Work request >>
Convert the listing below, from the line with "with the package?" to the line with "The silver metallic laptop at center has", both included, into a JSON list of strings with one string per line and no blank lines.

BEGIN

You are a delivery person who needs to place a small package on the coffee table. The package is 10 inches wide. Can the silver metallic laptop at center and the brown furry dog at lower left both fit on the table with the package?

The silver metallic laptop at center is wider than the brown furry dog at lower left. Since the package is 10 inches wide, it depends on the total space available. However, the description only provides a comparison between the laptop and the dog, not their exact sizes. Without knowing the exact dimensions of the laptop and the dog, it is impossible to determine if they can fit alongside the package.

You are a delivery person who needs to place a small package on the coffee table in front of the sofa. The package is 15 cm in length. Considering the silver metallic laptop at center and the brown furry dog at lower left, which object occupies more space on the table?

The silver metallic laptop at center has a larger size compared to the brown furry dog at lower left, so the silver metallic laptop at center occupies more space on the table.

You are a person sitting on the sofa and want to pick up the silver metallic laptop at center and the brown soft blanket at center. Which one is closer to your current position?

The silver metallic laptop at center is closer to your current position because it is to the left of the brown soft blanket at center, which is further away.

END
BEGIN

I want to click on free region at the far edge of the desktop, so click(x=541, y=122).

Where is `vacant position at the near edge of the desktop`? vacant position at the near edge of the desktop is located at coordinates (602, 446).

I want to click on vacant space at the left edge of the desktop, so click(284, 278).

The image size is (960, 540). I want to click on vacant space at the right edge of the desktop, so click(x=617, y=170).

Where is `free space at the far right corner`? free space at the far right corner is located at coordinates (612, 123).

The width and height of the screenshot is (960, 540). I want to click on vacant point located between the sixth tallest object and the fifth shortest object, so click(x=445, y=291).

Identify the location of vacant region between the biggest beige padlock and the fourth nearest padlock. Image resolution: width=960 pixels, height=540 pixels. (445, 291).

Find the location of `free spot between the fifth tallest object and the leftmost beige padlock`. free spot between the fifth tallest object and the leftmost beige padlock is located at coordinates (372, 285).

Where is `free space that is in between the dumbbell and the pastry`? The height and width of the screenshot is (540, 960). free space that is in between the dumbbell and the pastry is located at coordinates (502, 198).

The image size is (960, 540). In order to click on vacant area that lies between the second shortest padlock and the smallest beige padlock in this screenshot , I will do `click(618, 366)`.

END
BEGIN

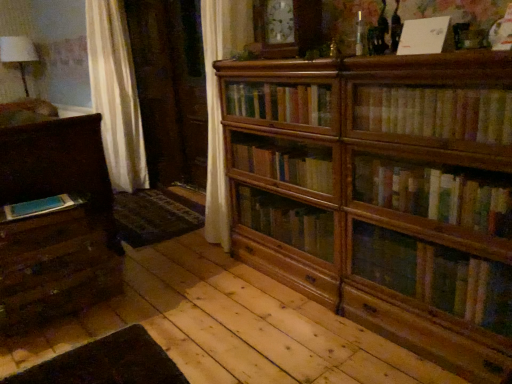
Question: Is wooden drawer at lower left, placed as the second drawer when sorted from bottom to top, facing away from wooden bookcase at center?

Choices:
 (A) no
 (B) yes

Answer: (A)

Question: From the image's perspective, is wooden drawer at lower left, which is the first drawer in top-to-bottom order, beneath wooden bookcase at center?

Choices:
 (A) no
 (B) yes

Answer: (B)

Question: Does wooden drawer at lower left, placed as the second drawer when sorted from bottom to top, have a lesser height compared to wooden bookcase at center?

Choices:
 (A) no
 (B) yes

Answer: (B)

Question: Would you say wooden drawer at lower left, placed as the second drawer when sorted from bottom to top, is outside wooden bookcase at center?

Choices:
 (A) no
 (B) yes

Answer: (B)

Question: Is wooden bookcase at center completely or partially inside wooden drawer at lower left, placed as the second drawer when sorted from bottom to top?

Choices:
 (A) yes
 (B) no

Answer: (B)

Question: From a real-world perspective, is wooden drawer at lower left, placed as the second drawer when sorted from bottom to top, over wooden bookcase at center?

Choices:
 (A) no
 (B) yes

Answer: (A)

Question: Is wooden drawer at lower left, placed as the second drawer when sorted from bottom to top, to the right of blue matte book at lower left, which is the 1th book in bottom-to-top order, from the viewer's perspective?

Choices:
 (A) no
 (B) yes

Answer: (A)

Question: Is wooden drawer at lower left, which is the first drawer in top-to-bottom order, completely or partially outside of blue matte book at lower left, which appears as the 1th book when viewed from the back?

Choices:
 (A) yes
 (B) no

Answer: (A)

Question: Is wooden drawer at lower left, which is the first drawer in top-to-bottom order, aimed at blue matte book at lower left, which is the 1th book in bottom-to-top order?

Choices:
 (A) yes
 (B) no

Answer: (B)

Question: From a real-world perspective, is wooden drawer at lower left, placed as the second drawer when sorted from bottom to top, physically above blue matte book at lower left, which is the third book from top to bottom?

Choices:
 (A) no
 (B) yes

END

Task result >>
[
  "You are a delivery person who needs to place a small package on the coffee table. The package is 10 inches wide. Can the silver metallic laptop at center and the brown furry dog at lower left both fit on the table with the package?",
  "The silver metallic laptop at center is wider than the brown furry dog at lower left. Since the package is 10 inches wide, it depends on the total space available. However, the description only provides a comparison between the laptop and the dog, not their exact sizes. Without knowing the exact dimensions of the laptop and the dog, it is impossible to determine if they can fit alongside the package.",
  "You are a delivery person who needs to place a small package on the coffee table in front of the sofa. The package is 15 cm in length. Considering the silver metallic laptop at center and the brown furry dog at lower left, which object occupies more space on the table?",
  "The silver metallic laptop at center has a larger size compared to the brown furry dog at lower left, so the silver metallic laptop at center occupies more space on the table."
]